--- START ---

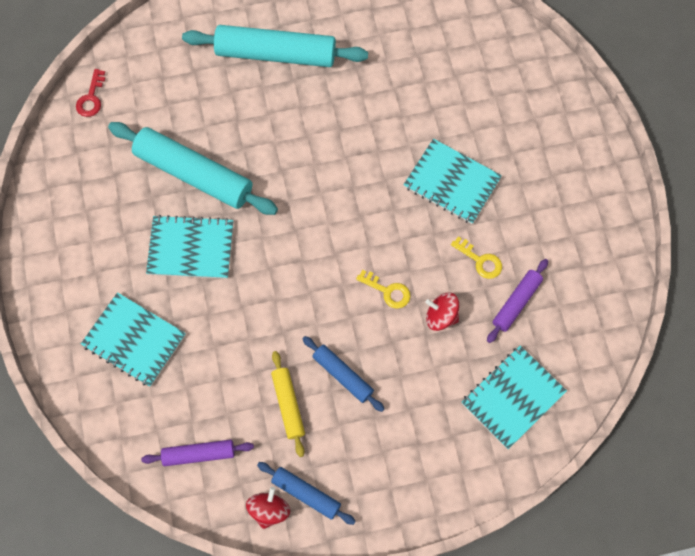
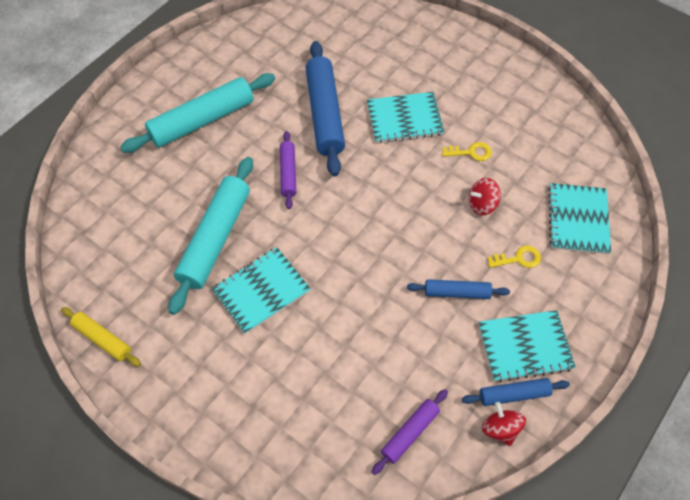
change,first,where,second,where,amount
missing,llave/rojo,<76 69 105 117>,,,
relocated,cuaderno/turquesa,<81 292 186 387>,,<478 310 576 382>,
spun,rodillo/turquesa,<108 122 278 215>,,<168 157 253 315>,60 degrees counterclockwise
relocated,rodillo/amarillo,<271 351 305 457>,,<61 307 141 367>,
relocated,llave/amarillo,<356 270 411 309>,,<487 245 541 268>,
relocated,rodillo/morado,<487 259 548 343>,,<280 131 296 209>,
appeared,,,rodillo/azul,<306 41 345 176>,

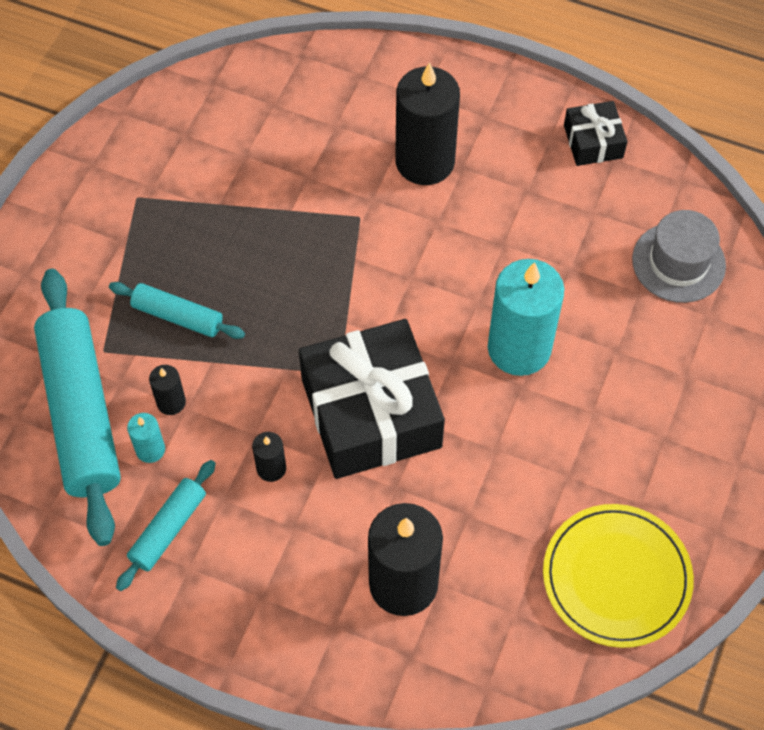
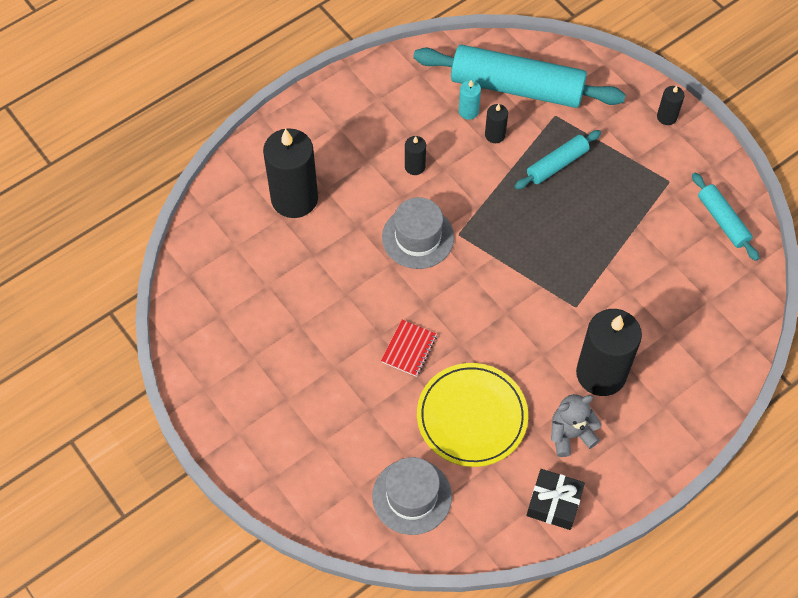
change,first,where,second,where,amount
relocated,rodillo/turquesa,<116 460 216 591>,,<692 173 759 261>,
exchanged,regalo/negro,<299 319 445 479>,sombrero/gris,<382 197 454 269>,
exchanged,vela/turquesa,<488 259 564 376>,cuaderno/rojo,<381 320 437 377>,
relocated,plato/amarillo,<543 504 694 648>,,<417 363 528 467>,
appeared,,,osito/gris,<551 394 602 457>,
appeared,,,vela/negro,<657 85 684 125>,

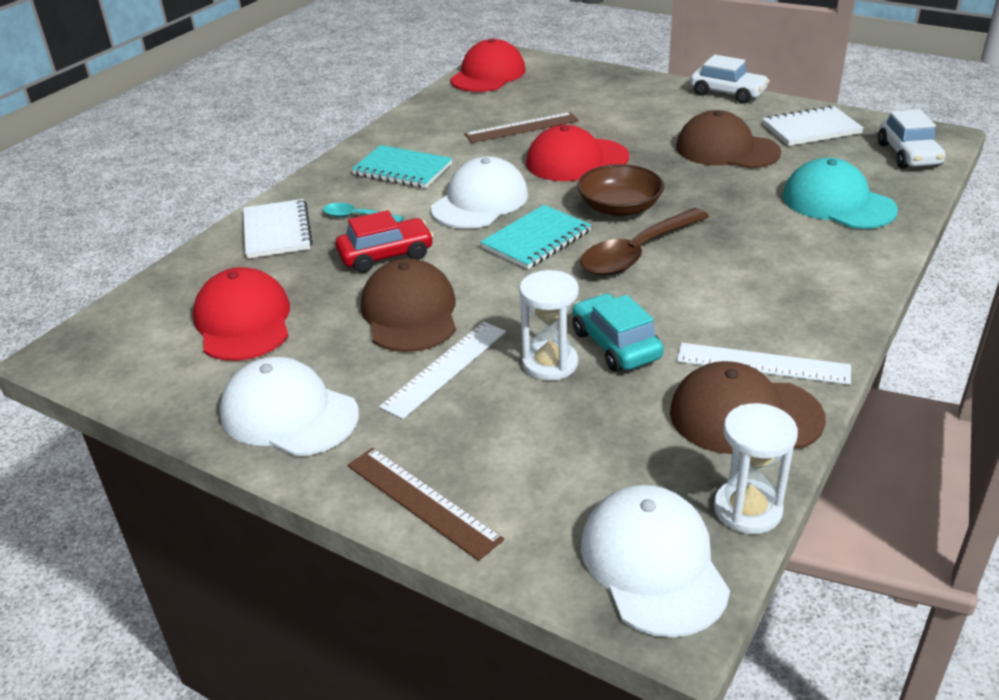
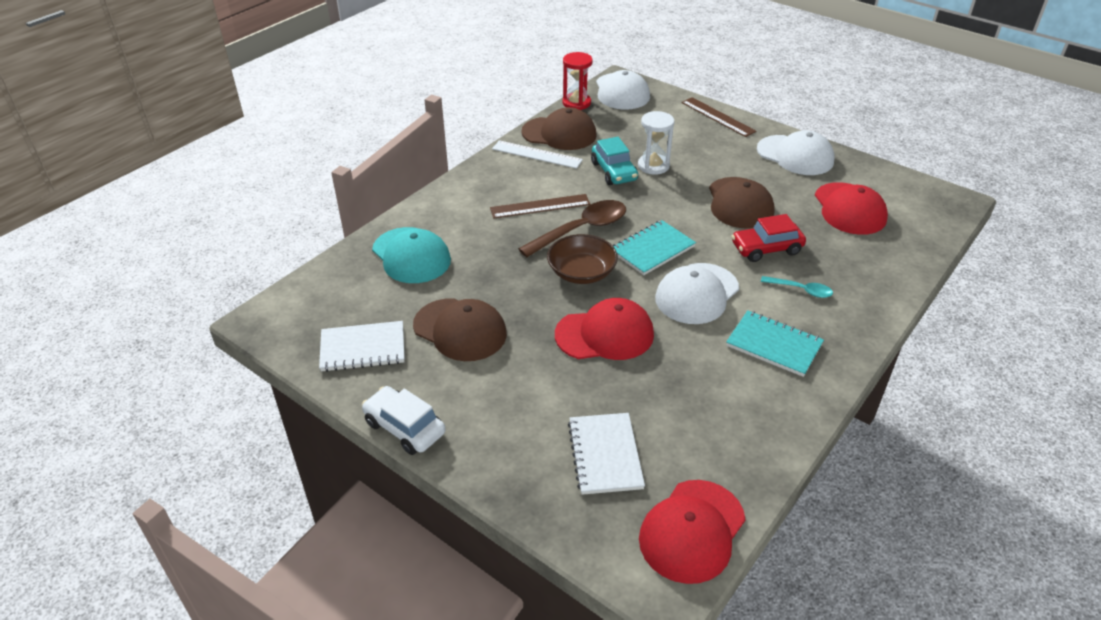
change,first,where,second,where,amount
relocated,cuaderno/blanco,<243 199 313 259>,,<568 413 645 495>,
missing,regla/blanco,<379 322 506 419>,,,
relocated,regla/marrón,<464 112 579 143>,,<490 194 590 219>,
colour,reloj de arena/blanco,<714 403 798 534>,reloj de arena/rojo,<562 52 593 110>,
missing,coche/blanco,<878 109 945 169>,,,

--- END ---

INSTRUCTIONS FOR THE TASK: Starting at the top of the listing above, reproduce each line up to and including the one with "relocated,rodillo/morado,<487 259 548"; omit the pictures.

COMPLETED TASK:
change,first,where,second,where,amount
missing,llave/rojo,<76 69 105 117>,,,
relocated,cuaderno/turquesa,<81 292 186 387>,,<478 310 576 382>,
spun,rodillo/turquesa,<108 122 278 215>,,<168 157 253 315>,60 degrees counterclockwise
relocated,rodillo/amarillo,<271 351 305 457>,,<61 307 141 367>,
relocated,llave/amarillo,<356 270 411 309>,,<487 245 541 268>,
relocated,rodillo/morado,<487 259 548 343>,,<280 131 296 209>,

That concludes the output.